(Data records)
^^^^^^^^^^^^^^^^

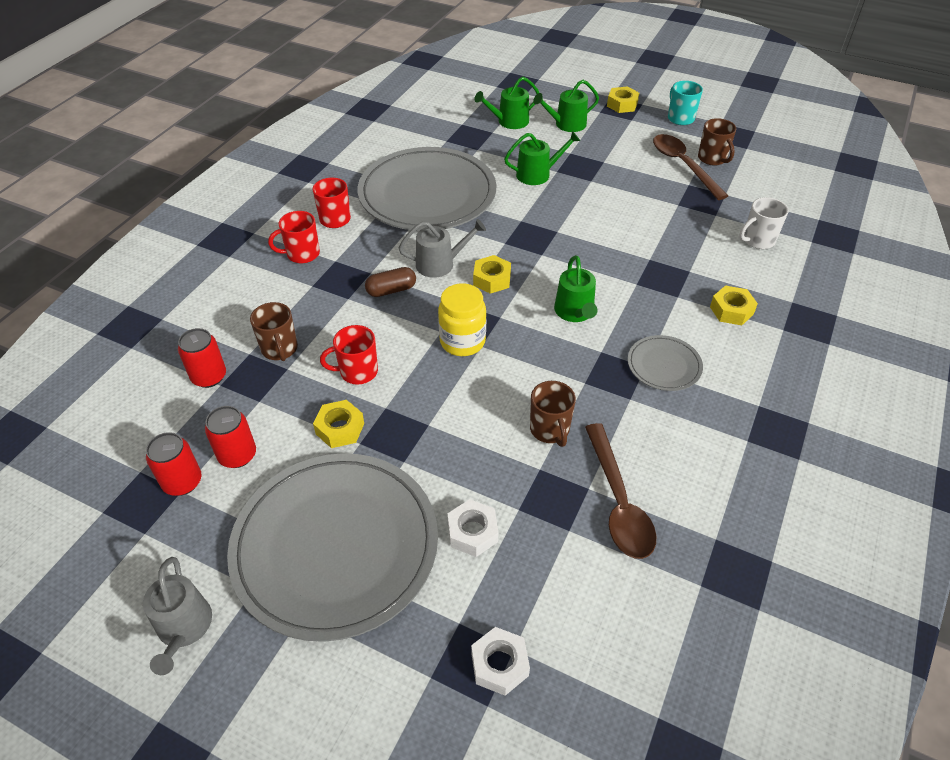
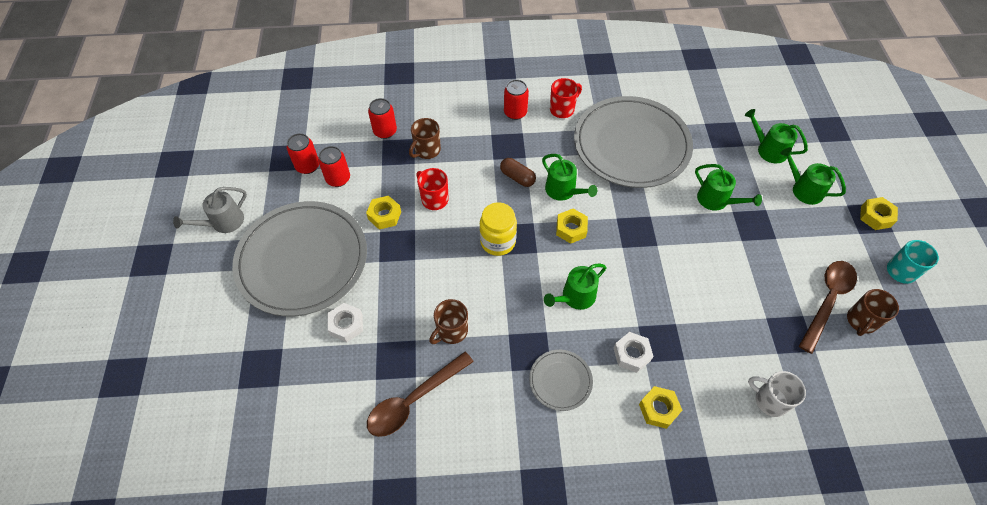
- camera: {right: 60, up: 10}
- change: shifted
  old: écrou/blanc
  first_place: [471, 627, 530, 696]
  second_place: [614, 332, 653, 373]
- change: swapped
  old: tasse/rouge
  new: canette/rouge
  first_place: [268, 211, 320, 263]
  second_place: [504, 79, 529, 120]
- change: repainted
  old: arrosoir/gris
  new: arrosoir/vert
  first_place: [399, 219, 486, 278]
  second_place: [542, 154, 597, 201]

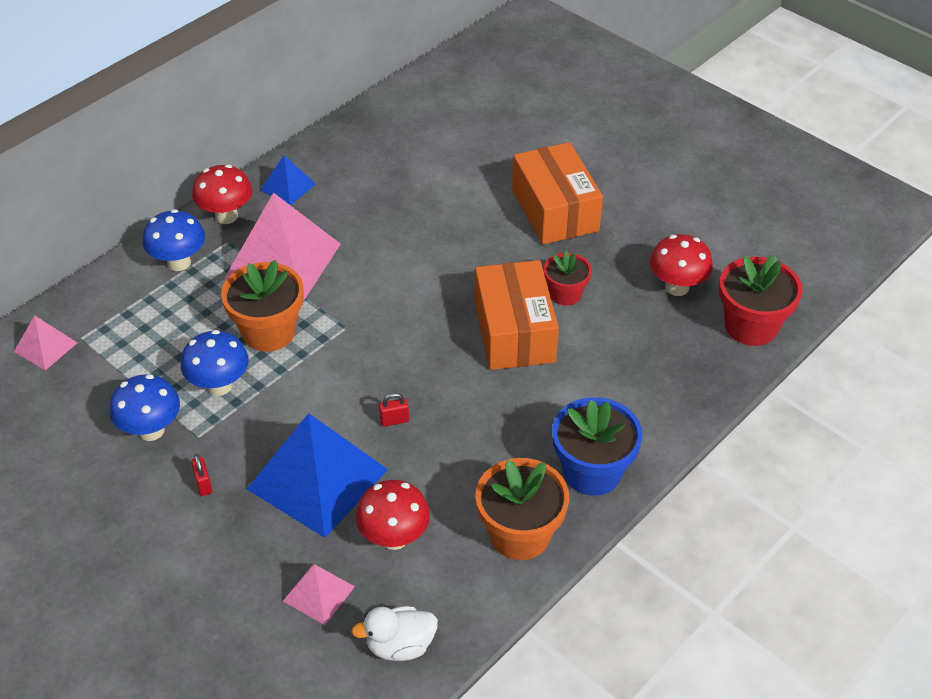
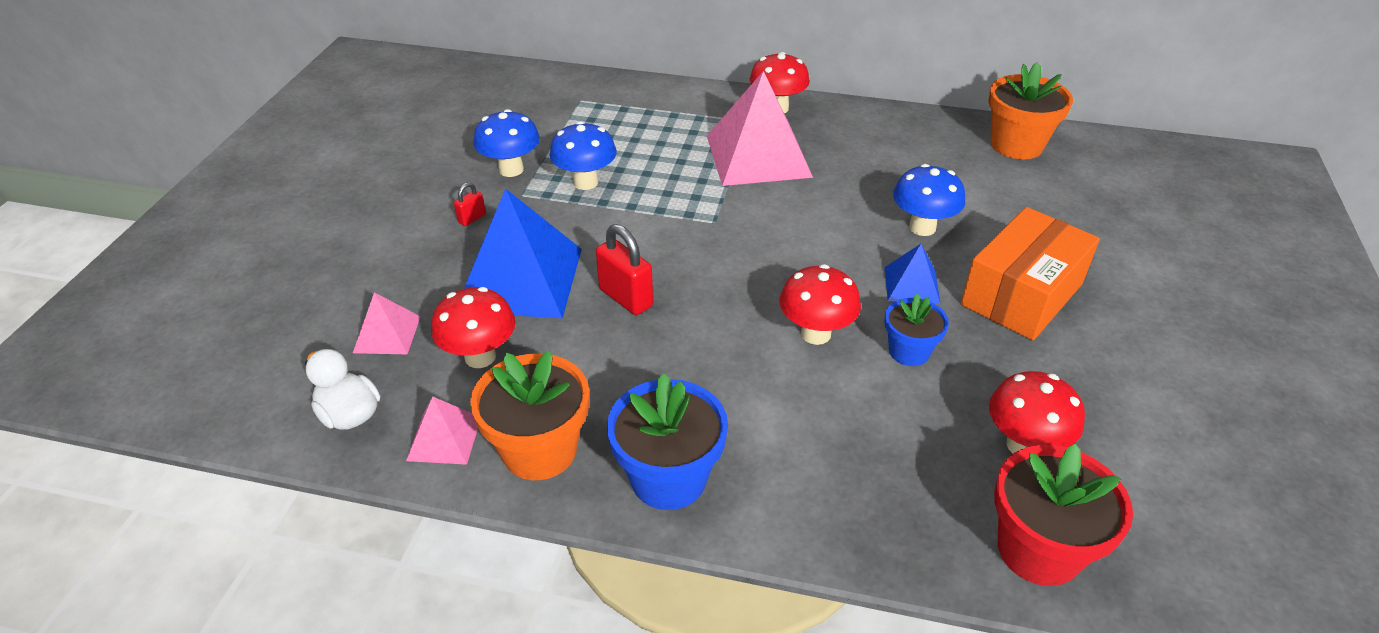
- camera: {right: 60, up: -5}
- change: shifted
  old: pyramide/rose
  first_place: [14, 315, 77, 370]
  second_place: [406, 396, 478, 465]
- change: shifted
  old: champignon/bleu
  first_place: [143, 209, 205, 271]
  second_place: [893, 164, 965, 236]
- change: shifted
  old: pot de fleurs/orange
  first_place: [221, 260, 303, 352]
  second_place: [988, 62, 1073, 159]
- change: shifted
  old: pyramide/bleu
  first_place: [261, 155, 316, 205]
  second_place: [885, 244, 940, 304]
- change: swapped
  old: boîte/orange
  new: champignon/rouge
  first_place: [475, 260, 559, 370]
  second_place: [779, 264, 861, 345]
- change: repainted
  old: pot de fleurs/rouge
  new: pot de fleurs/bleu
  first_place: [544, 251, 592, 306]
  second_place: [885, 293, 949, 366]
- change: scaled
  old: cadenas/rouge
  first_place: [379, 393, 409, 427]
  second_place: [596, 224, 653, 315]
  factor: 1.9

^^^^^^^^^^^^^^^^

§ PROBLEM STATEMENT
Write down again, exactly as given, only the lines above that fall from the line with "old: écrou/blanc" to the line with "first_place: [399, 219, 486, 278]", inclusive.

§ YOUR SOLUTION
  old: écrou/blanc
  first_place: [471, 627, 530, 696]
  second_place: [614, 332, 653, 373]
- change: swapped
  old: tasse/rouge
  new: canette/rouge
  first_place: [268, 211, 320, 263]
  second_place: [504, 79, 529, 120]
- change: repainted
  old: arrosoir/gris
  new: arrosoir/vert
  first_place: [399, 219, 486, 278]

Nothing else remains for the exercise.